## Exercise objective
Write out the stretch of lines below that begins at the line with "camera: 90 degrees right, 5 degrees down" and ends at the line with "(295, 253) = (470, 220): orange bell -> none", including both, exactly as given and nothing more.

(Data for analysis)

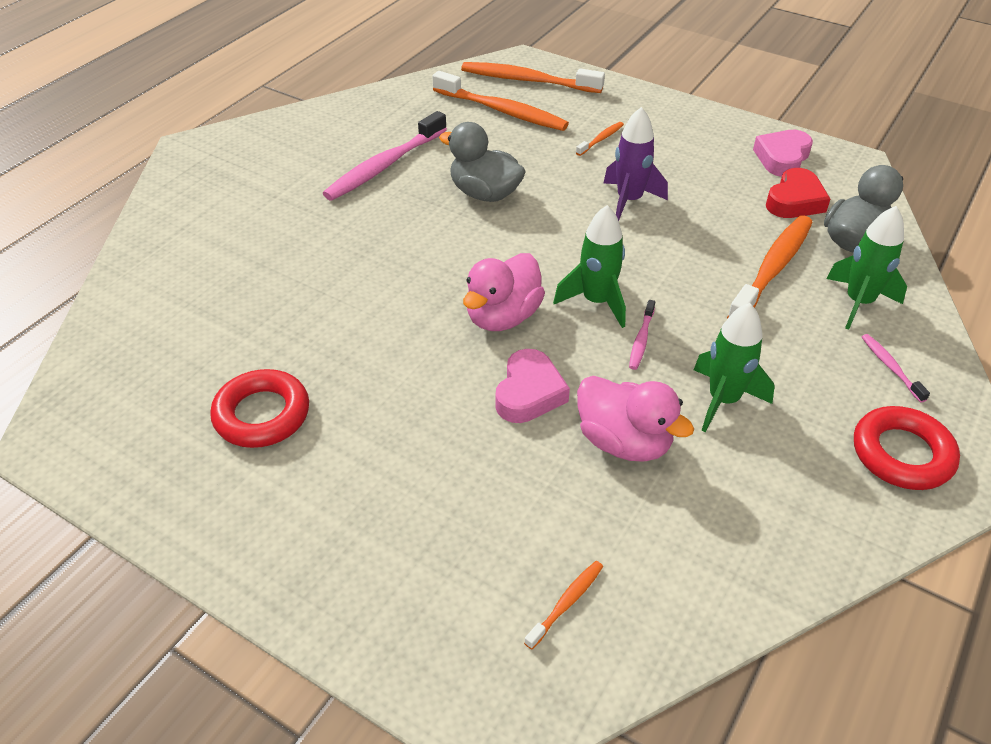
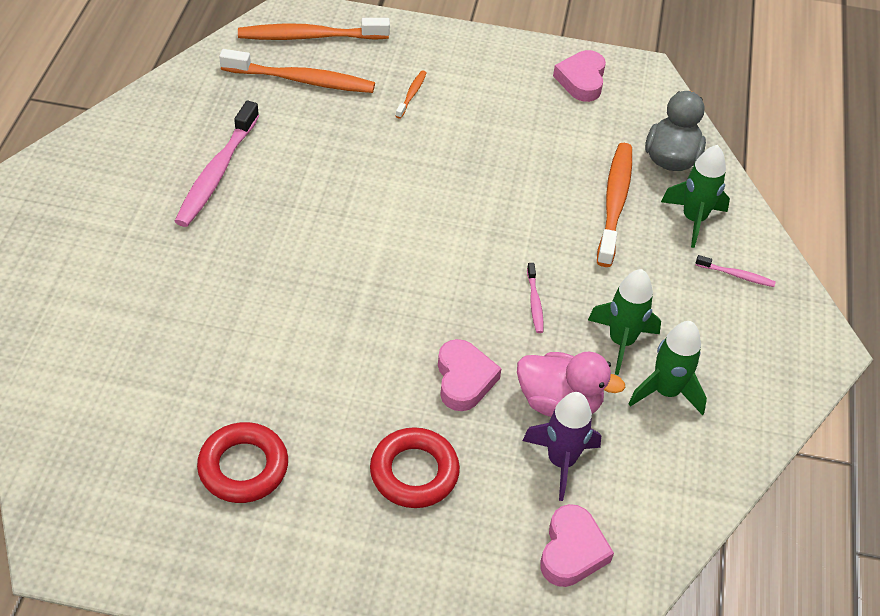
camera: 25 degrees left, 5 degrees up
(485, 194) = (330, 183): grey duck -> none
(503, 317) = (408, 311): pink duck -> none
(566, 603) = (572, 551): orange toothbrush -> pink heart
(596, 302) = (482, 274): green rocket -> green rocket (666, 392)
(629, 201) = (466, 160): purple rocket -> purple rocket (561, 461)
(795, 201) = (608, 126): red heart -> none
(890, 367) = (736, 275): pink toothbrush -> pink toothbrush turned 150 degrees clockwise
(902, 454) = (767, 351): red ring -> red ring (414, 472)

(End Data for analysis)
(Data for analysis)

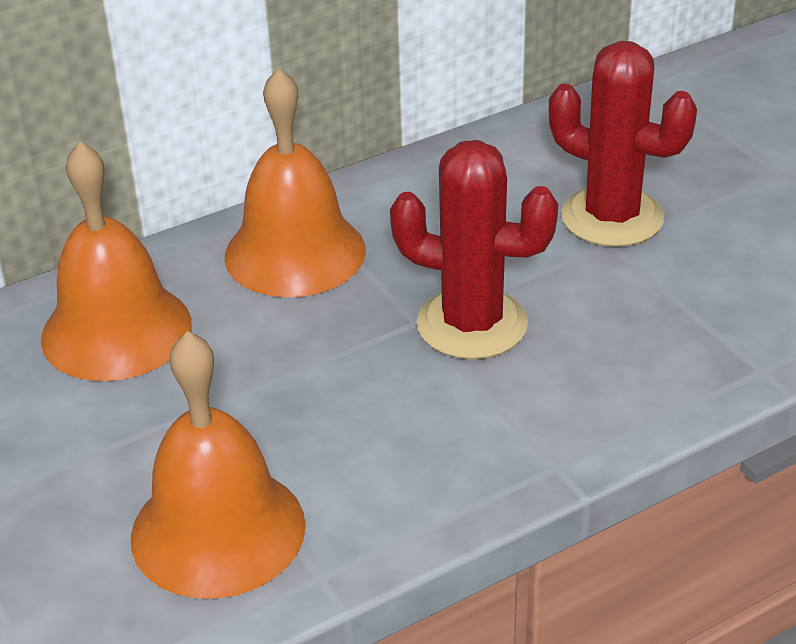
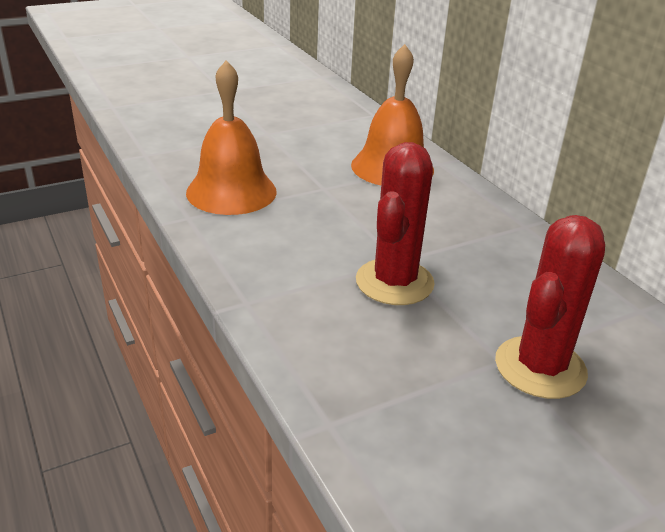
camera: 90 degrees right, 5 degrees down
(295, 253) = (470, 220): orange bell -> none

(End Data for analysis)

## Reply to the task
camera: 90 degrees right, 5 degrees down
(295, 253) = (470, 220): orange bell -> none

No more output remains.